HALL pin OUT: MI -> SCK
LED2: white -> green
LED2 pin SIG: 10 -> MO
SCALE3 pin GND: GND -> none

--

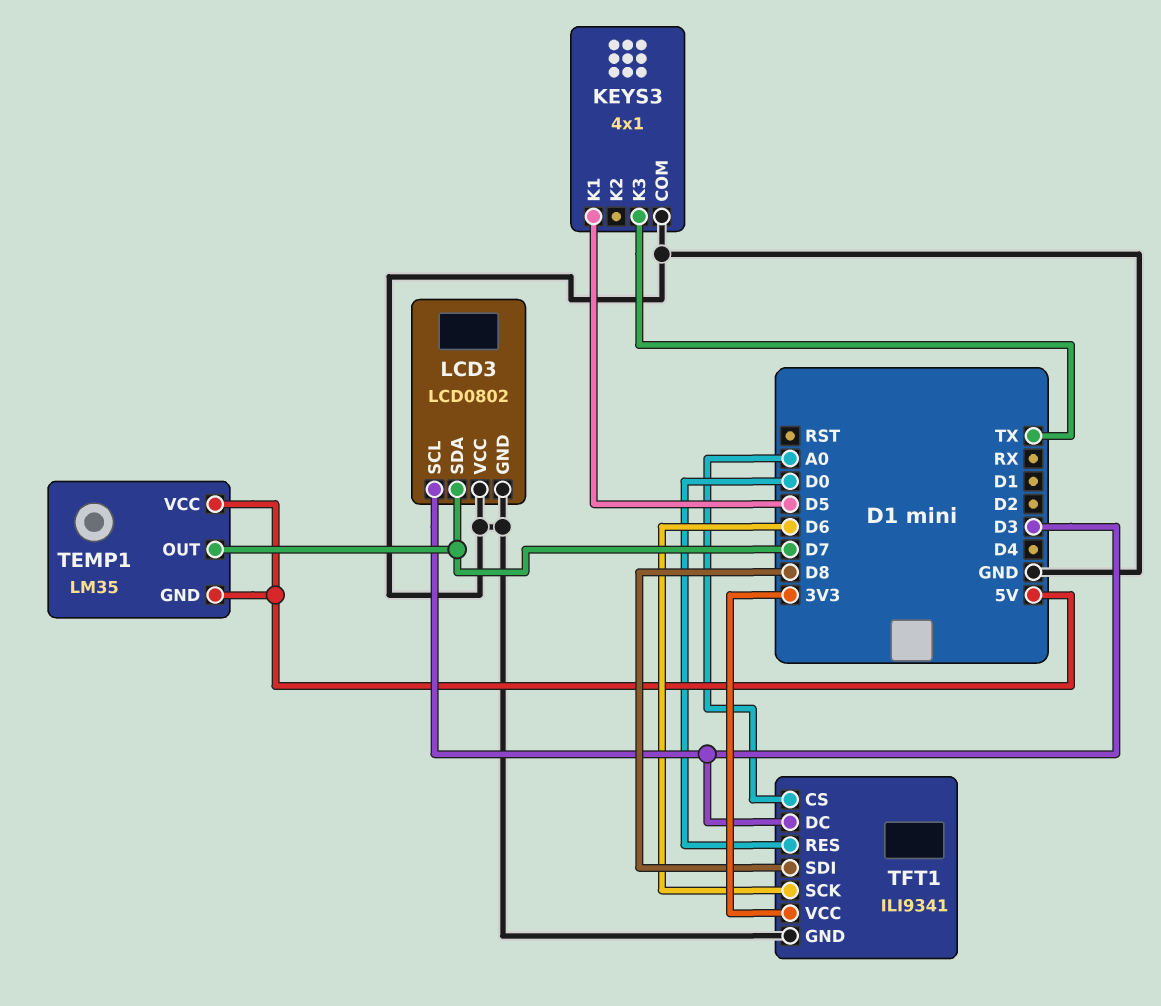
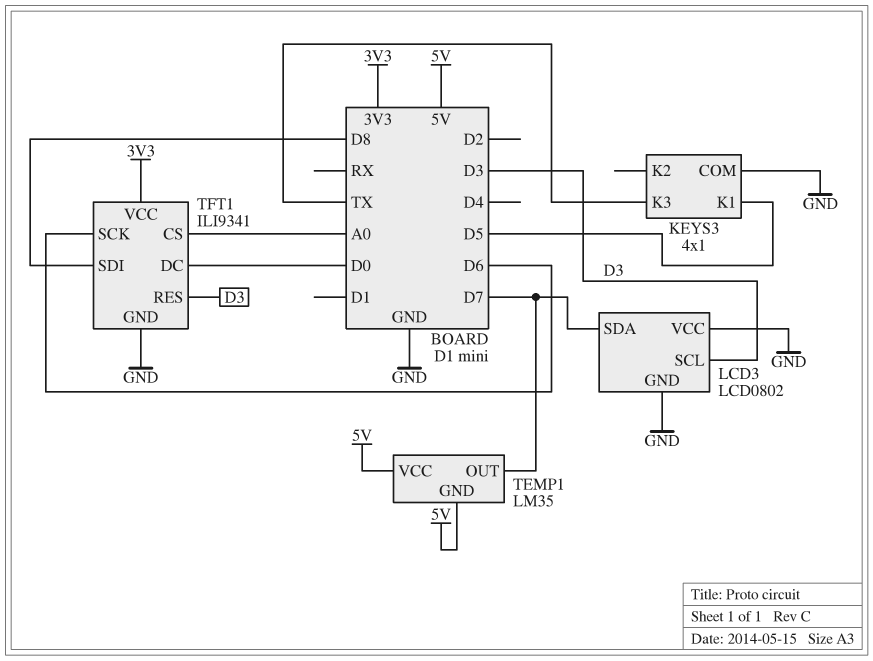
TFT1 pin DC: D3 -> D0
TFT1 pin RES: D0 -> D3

Brief: In the listing above, find the line with "HALL pin OUT: MI -> SCK" and the line with "SCALE3 pin GND: GND -> none", then print exactly those lines and every line between them.

Answer section:
HALL pin OUT: MI -> SCK
LED2: white -> green
LED2 pin SIG: 10 -> MO
SCALE3 pin GND: GND -> none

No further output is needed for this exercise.